Collection entries:
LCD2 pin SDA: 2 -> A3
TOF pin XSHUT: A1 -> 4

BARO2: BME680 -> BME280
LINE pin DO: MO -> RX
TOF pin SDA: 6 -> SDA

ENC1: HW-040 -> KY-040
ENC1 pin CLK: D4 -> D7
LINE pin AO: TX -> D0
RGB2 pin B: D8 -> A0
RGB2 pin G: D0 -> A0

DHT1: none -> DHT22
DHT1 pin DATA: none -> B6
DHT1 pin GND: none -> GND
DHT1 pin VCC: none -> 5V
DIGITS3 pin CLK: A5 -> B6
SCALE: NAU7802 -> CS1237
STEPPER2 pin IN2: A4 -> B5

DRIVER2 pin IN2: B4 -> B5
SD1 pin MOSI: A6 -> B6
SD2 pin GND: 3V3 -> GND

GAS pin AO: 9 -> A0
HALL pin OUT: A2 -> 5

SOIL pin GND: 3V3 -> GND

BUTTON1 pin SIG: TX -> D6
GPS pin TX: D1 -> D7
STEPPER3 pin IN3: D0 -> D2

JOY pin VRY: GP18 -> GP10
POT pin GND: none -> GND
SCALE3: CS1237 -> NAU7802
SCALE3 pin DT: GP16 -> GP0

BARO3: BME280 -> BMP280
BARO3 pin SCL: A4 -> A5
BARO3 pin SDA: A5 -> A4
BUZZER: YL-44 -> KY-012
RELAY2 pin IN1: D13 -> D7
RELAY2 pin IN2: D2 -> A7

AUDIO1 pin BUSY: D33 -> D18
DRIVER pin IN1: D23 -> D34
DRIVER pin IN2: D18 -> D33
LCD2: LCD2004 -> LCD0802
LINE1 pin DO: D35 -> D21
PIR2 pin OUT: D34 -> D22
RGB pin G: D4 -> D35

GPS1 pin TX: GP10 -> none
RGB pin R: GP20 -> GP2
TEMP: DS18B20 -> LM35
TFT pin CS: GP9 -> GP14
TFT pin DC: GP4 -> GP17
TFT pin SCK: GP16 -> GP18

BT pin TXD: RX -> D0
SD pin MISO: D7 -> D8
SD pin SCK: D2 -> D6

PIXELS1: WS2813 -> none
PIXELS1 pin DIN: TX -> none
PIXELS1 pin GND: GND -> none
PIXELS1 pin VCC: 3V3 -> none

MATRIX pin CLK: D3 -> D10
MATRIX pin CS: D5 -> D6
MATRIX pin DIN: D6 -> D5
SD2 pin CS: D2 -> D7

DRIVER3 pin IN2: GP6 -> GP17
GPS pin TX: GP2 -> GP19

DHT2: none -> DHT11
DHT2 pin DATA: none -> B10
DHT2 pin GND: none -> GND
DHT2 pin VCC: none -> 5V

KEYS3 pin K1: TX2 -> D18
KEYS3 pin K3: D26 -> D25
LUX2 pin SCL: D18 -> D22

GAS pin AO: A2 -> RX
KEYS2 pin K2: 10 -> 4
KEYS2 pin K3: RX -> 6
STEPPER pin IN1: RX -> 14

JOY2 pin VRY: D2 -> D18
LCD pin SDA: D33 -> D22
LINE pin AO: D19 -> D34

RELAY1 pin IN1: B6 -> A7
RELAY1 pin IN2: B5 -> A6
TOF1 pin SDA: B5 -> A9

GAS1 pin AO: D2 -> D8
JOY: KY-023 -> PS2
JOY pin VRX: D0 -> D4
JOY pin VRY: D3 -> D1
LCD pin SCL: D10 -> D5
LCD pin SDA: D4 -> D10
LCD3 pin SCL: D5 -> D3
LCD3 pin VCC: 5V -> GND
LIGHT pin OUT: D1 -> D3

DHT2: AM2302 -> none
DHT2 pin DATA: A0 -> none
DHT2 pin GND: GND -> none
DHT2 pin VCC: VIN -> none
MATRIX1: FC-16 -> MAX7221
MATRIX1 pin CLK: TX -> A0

#### The problem
Your response should consist solely of the lines from the one containing "LUX2 pin SCL: D18 -> D22" to the end of the entries, both ends included, exactly as they appear.

#### Written answer
LUX2 pin SCL: D18 -> D22

GAS pin AO: A2 -> RX
KEYS2 pin K2: 10 -> 4
KEYS2 pin K3: RX -> 6
STEPPER pin IN1: RX -> 14

JOY2 pin VRY: D2 -> D18
LCD pin SDA: D33 -> D22
LINE pin AO: D19 -> D34

RELAY1 pin IN1: B6 -> A7
RELAY1 pin IN2: B5 -> A6
TOF1 pin SDA: B5 -> A9

GAS1 pin AO: D2 -> D8
JOY: KY-023 -> PS2
JOY pin VRX: D0 -> D4
JOY pin VRY: D3 -> D1
LCD pin SCL: D10 -> D5
LCD pin SDA: D4 -> D10
LCD3 pin SCL: D5 -> D3
LCD3 pin VCC: 5V -> GND
LIGHT pin OUT: D1 -> D3

DHT2: AM2302 -> none
DHT2 pin DATA: A0 -> none
DHT2 pin GND: GND -> none
DHT2 pin VCC: VIN -> none
MATRIX1: FC-16 -> MAX7221
MATRIX1 pin CLK: TX -> A0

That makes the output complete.